▶ _Written request_
Copy out the material from the line with "The blue metallic bus at right has" up to and including the line with "Indeed, brown matte", leaving out the pictures.

━━━━━━━━━━━━━━━━━━━━━━━━━━━━━━

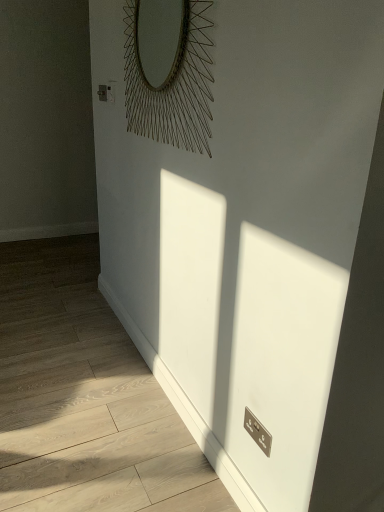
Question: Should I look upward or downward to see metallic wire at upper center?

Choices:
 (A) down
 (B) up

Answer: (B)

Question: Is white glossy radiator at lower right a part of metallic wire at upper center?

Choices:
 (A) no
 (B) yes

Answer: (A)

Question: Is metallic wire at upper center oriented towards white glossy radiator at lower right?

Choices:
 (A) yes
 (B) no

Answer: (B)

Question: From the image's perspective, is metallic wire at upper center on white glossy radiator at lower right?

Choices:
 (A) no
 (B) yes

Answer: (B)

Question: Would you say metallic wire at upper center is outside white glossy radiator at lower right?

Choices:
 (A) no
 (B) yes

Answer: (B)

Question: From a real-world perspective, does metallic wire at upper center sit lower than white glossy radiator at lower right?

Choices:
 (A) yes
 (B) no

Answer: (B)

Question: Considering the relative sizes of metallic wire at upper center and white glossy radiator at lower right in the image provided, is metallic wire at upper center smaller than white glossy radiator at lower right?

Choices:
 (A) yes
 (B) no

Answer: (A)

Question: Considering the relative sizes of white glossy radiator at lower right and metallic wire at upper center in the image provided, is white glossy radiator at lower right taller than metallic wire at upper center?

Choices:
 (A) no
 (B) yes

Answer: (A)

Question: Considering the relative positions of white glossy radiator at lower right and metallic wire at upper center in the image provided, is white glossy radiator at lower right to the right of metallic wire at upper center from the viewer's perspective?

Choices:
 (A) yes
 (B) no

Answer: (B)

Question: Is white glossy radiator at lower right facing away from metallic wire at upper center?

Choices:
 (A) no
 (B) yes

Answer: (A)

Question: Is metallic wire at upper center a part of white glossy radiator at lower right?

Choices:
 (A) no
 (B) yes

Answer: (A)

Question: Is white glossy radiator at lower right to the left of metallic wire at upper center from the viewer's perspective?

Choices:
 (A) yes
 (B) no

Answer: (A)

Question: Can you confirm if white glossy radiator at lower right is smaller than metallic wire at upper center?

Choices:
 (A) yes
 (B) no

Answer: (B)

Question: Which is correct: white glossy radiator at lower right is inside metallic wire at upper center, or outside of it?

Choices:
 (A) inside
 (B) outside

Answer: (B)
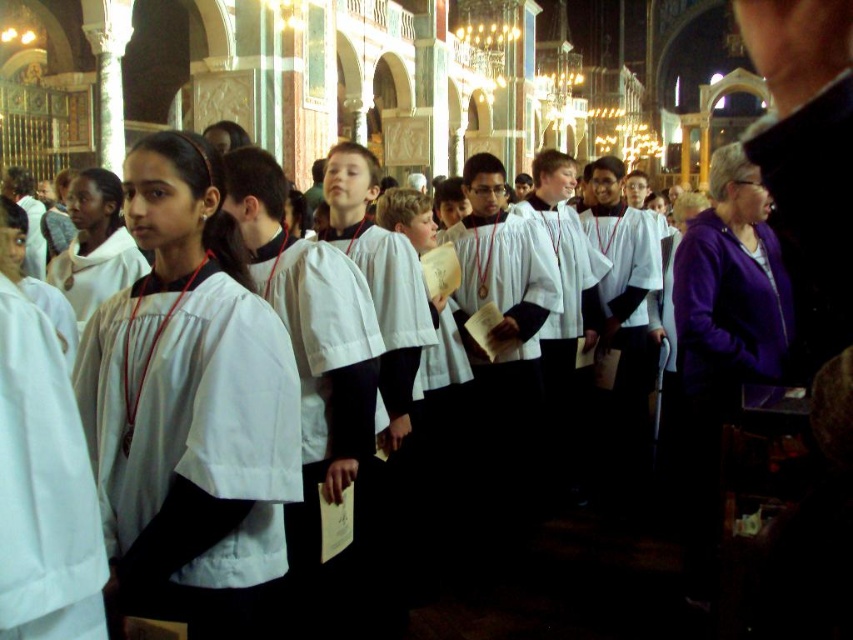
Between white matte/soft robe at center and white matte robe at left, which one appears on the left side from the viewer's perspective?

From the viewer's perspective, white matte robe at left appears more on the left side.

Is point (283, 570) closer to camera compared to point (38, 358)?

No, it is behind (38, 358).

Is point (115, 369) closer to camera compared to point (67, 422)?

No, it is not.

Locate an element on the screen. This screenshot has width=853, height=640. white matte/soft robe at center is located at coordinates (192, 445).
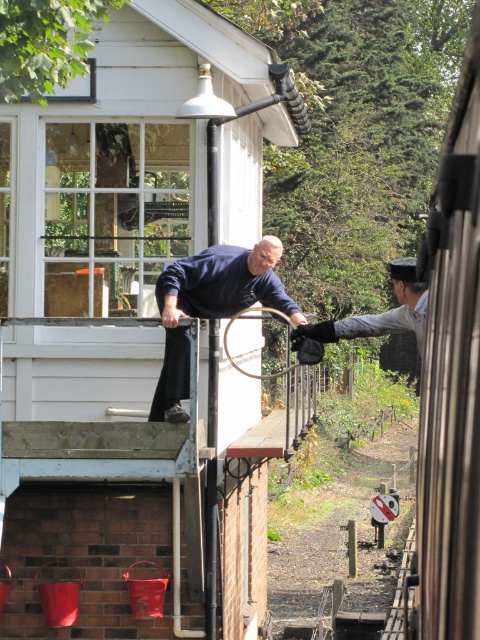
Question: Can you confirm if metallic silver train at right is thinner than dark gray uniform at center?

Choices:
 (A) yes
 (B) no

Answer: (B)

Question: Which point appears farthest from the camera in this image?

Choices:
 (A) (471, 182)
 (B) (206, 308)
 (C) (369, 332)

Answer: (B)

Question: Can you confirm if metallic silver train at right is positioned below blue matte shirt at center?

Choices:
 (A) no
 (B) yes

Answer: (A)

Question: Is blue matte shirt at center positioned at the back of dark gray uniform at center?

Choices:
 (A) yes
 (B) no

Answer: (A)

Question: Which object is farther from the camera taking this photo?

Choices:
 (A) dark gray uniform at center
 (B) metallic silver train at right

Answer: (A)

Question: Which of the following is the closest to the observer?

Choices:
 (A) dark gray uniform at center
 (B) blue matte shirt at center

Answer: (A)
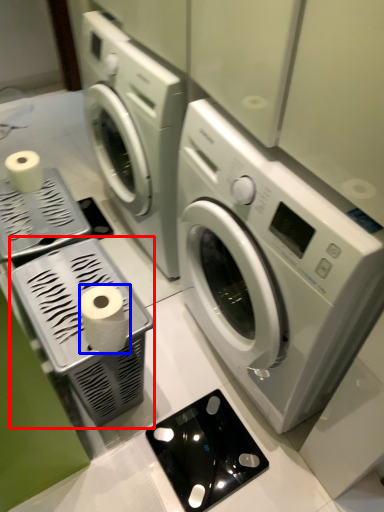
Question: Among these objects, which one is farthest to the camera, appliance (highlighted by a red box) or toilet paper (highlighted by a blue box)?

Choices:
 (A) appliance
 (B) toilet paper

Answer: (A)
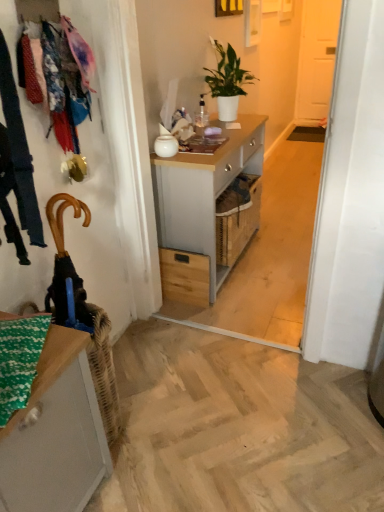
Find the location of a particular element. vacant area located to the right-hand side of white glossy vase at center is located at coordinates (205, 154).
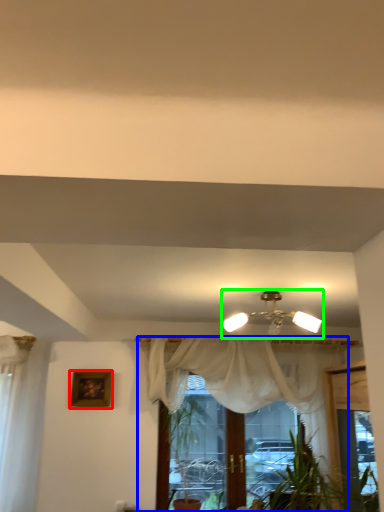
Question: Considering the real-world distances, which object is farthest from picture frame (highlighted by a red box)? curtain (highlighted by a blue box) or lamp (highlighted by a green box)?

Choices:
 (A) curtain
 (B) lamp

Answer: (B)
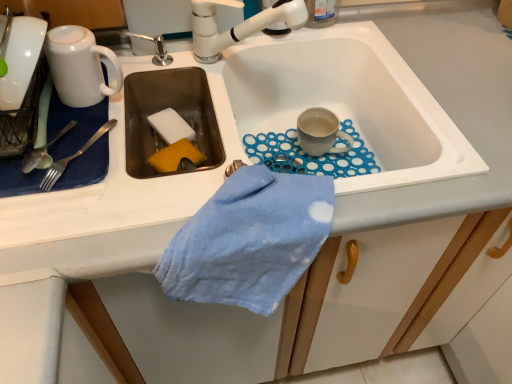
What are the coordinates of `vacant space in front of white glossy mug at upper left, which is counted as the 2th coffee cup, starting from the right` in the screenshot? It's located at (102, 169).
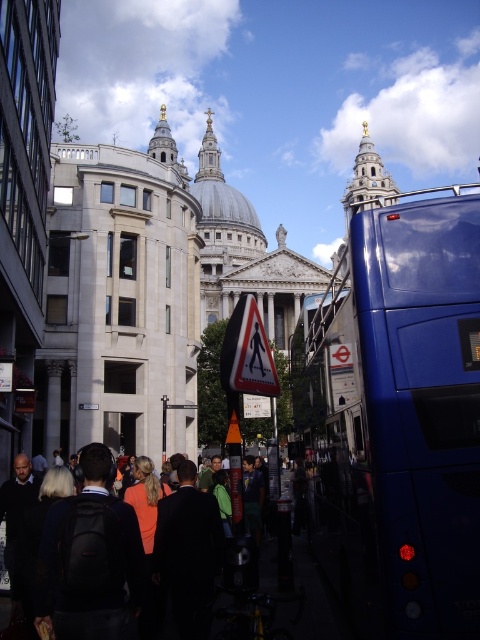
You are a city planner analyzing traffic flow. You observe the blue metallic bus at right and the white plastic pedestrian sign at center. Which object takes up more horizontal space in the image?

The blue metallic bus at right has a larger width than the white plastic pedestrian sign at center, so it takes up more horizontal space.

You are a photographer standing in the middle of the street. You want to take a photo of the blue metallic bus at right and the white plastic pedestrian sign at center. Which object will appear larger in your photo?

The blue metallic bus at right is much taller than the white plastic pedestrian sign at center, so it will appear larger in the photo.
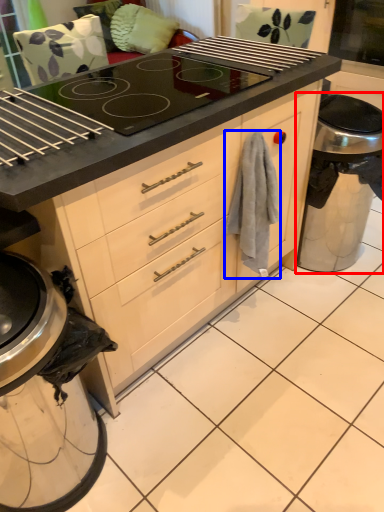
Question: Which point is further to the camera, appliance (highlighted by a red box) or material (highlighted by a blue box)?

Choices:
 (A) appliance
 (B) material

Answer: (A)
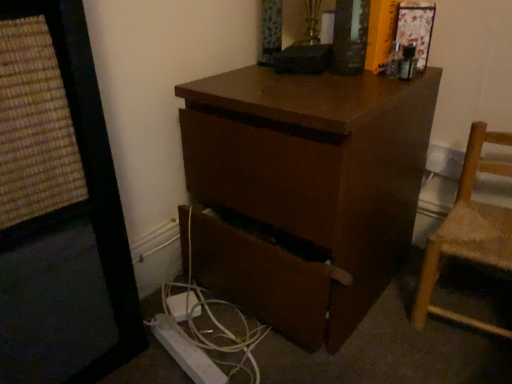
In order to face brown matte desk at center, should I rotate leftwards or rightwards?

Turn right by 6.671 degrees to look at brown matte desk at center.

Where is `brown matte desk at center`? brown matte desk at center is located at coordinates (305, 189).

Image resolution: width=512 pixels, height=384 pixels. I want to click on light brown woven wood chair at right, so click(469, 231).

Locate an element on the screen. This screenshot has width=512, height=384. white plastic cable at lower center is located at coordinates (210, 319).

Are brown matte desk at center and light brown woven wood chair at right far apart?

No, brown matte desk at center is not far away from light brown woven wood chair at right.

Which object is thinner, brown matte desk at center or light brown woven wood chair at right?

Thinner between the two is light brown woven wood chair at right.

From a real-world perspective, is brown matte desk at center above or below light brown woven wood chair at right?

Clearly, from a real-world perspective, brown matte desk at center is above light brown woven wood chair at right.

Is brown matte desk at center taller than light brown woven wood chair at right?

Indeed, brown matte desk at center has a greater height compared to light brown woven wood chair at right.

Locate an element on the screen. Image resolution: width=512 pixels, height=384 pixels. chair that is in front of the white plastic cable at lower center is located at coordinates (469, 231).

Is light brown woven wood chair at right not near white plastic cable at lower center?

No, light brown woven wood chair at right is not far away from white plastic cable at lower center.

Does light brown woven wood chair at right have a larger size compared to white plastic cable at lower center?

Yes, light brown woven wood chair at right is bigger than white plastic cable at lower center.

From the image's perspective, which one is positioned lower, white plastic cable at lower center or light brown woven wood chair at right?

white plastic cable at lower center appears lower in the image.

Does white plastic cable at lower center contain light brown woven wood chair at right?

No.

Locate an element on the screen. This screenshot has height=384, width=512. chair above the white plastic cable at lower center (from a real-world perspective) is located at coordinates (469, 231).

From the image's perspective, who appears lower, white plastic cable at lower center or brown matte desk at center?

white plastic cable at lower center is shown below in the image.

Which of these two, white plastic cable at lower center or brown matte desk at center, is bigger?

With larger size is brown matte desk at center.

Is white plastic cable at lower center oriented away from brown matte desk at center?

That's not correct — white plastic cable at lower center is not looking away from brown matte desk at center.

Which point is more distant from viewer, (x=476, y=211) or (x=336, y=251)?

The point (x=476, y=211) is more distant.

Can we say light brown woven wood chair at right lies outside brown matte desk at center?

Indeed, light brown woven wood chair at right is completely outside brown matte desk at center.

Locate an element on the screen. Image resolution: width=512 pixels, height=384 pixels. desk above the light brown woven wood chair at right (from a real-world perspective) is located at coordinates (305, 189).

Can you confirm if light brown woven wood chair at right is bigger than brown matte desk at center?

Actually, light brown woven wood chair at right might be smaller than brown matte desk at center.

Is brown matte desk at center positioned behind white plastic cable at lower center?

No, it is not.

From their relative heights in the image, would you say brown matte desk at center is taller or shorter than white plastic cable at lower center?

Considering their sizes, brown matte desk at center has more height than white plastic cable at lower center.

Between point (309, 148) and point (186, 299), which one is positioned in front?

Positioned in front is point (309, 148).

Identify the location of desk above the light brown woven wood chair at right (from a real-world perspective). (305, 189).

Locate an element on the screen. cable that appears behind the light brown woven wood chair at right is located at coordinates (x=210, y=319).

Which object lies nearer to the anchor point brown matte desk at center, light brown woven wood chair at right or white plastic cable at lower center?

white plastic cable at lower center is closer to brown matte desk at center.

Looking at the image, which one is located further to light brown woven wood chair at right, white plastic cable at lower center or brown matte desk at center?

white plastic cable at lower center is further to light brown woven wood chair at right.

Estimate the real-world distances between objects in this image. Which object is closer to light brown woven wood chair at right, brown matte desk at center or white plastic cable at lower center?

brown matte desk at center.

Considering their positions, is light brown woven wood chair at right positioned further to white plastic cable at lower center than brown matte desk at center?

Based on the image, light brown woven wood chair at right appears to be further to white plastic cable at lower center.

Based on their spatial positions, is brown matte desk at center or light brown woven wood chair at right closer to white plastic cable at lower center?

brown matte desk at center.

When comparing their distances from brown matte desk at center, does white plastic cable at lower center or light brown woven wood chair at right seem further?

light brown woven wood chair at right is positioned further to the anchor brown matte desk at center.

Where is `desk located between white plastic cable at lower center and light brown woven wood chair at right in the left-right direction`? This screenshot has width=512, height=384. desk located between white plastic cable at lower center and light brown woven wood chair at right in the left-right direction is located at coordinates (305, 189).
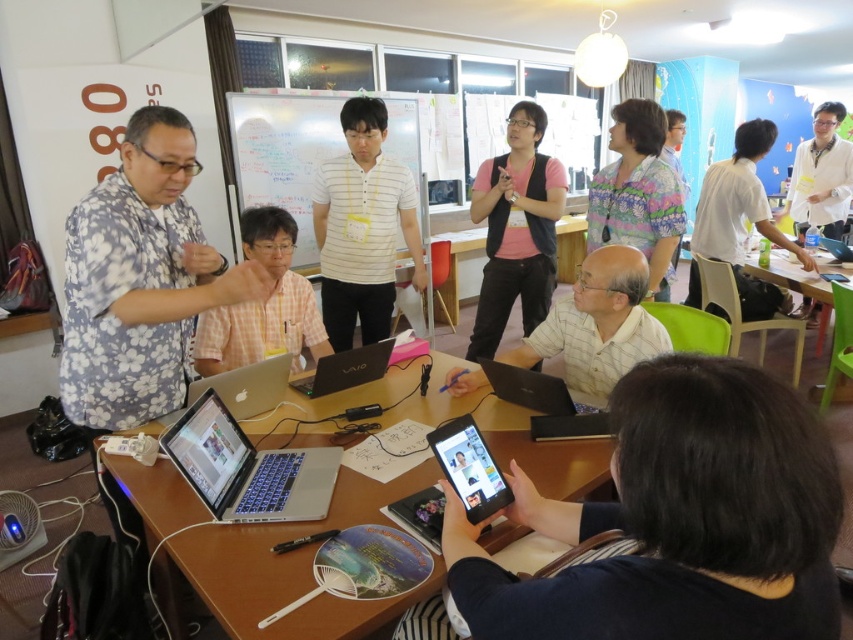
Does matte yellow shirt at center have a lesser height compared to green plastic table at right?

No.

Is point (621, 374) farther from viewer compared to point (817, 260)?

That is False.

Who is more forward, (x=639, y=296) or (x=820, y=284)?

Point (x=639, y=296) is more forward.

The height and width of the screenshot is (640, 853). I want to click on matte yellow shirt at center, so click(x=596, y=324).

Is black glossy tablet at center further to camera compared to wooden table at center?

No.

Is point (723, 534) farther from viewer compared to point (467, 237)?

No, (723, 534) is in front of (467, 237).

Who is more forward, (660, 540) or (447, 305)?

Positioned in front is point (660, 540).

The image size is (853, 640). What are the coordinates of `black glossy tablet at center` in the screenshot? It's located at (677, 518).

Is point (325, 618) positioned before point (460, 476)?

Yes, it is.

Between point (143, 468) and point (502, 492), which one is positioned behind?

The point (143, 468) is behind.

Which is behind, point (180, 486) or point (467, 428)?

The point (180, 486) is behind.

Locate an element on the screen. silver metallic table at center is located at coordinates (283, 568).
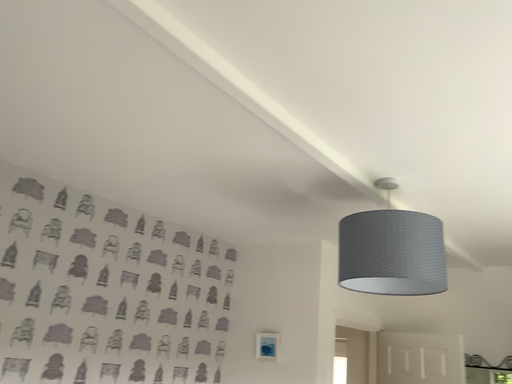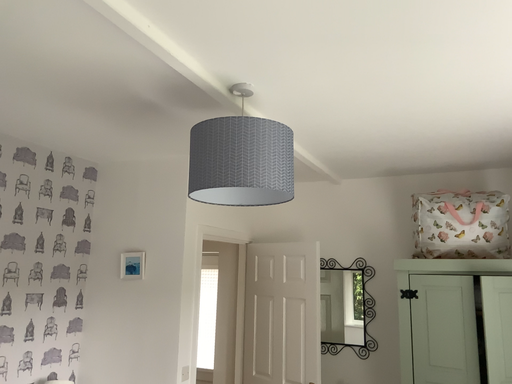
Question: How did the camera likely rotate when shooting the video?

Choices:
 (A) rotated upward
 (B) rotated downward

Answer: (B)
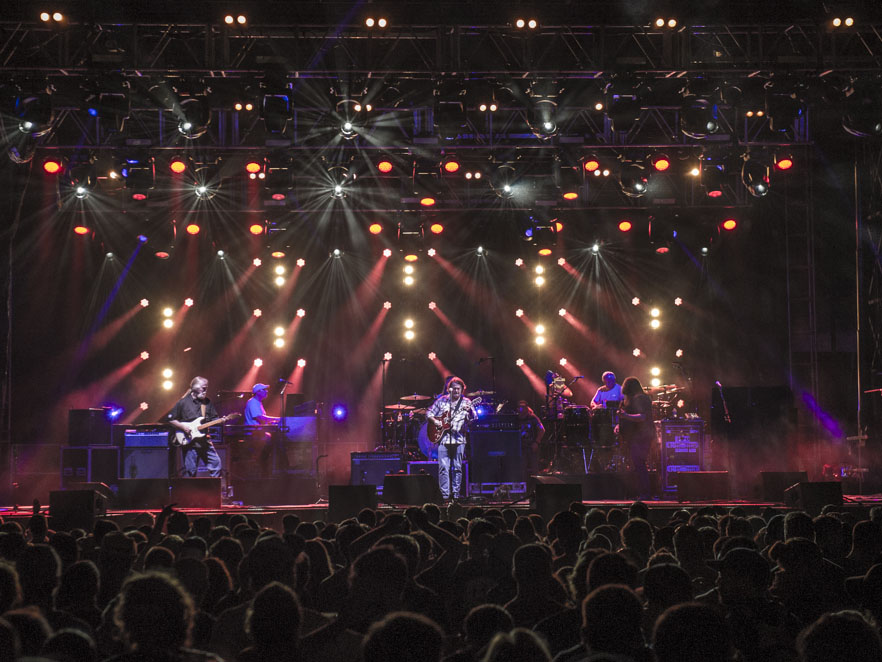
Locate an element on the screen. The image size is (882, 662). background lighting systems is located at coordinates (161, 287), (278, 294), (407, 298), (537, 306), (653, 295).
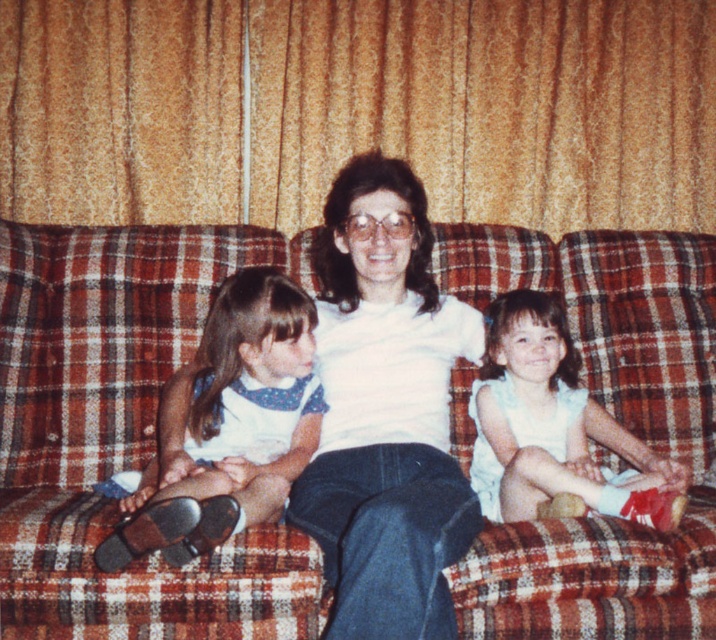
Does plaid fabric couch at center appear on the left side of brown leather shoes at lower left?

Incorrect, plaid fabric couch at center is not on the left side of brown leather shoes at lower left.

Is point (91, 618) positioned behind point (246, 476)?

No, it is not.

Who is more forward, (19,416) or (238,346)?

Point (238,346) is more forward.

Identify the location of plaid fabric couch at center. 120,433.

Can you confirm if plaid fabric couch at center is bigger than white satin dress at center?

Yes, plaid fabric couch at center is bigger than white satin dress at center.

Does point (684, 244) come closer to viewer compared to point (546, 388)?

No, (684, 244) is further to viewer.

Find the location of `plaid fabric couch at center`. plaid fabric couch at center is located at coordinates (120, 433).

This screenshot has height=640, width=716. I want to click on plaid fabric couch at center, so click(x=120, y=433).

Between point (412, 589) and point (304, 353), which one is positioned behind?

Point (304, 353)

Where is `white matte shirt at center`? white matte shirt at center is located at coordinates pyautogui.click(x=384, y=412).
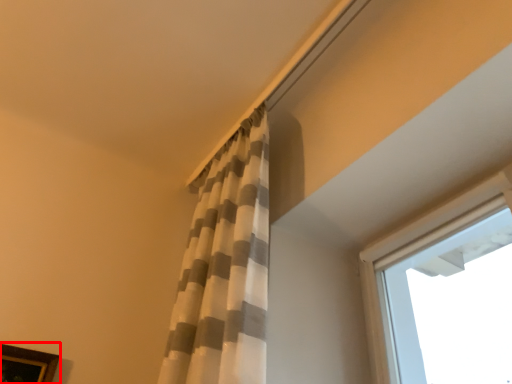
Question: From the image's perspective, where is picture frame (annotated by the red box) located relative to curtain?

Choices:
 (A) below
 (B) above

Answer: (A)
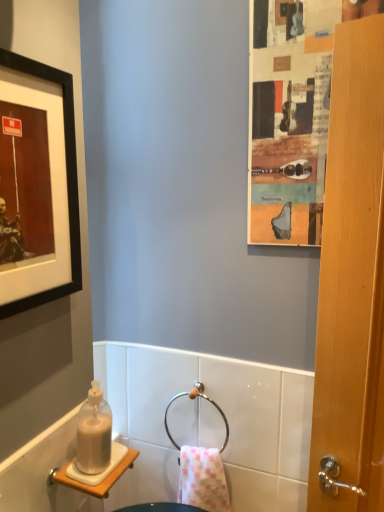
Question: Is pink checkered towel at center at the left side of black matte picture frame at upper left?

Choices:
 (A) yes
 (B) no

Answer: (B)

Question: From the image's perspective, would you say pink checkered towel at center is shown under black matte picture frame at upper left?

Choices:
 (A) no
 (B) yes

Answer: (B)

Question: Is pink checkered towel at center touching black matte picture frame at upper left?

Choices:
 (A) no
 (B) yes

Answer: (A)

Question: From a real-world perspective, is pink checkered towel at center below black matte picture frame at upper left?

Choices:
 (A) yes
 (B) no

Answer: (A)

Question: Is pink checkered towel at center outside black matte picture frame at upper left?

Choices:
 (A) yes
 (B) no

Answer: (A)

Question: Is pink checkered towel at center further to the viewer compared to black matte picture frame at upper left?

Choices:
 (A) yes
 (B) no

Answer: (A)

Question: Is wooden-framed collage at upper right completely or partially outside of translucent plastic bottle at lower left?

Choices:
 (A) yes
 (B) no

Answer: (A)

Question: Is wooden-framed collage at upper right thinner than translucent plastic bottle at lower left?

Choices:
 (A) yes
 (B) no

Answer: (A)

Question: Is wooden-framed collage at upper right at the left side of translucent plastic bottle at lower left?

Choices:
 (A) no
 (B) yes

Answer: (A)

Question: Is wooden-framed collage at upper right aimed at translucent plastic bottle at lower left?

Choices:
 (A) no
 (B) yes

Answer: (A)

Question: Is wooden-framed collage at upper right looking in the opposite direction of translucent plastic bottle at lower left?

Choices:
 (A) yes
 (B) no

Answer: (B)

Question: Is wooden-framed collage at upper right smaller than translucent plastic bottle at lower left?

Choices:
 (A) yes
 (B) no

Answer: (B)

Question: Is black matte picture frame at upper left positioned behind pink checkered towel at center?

━━━━━━━━━━━━━━━━━━━━━━━━━━━━━━

▶ _Correct answer_
The blue metallic bus at right has a larger width than the white plastic pedestrian sign at center, so it takes up more horizontal space.

You are a photographer standing in the middle of the street. You want to take a photo of the blue metallic bus at right and the white plastic pedestrian sign at center. Which object will appear larger in your photo?

The blue metallic bus at right is much taller than the white plastic pedestrian sign at center, so it will appear larger in the photo.
Question: Which point is further to the camera, appliance (highlighted by a red box) or material (highlighted by a blue box)?

Choices:
 (A) appliance
 (B) material

Answer: (A)
In order to face brown matte desk at center, should I rotate leftwards or rightwards?

Turn right by 6.671 degrees to look at brown matte desk at center.

Where is `brown matte desk at center`? brown matte desk at center is located at coordinates (305, 189).

Image resolution: width=512 pixels, height=384 pixels. I want to click on light brown woven wood chair at right, so click(469, 231).

Locate an element on the screen. This screenshot has width=512, height=384. white plastic cable at lower center is located at coordinates (210, 319).

Are brown matte desk at center and light brown woven wood chair at right far apart?

No, brown matte desk at center is not far away from light brown woven wood chair at right.

Which object is thinner, brown matte desk at center or light brown woven wood chair at right?

Thinner between the two is light brown woven wood chair at right.

From a real-world perspective, is brown matte desk at center above or below light brown woven wood chair at right?

Clearly, from a real-world perspective, brown matte desk at center is above light brown woven wood chair at right.

Is brown matte desk at center taller than light brown woven wood chair at right?

Indeed, brown matte desk at center has a greater height compared to light brown woven wood chair at right.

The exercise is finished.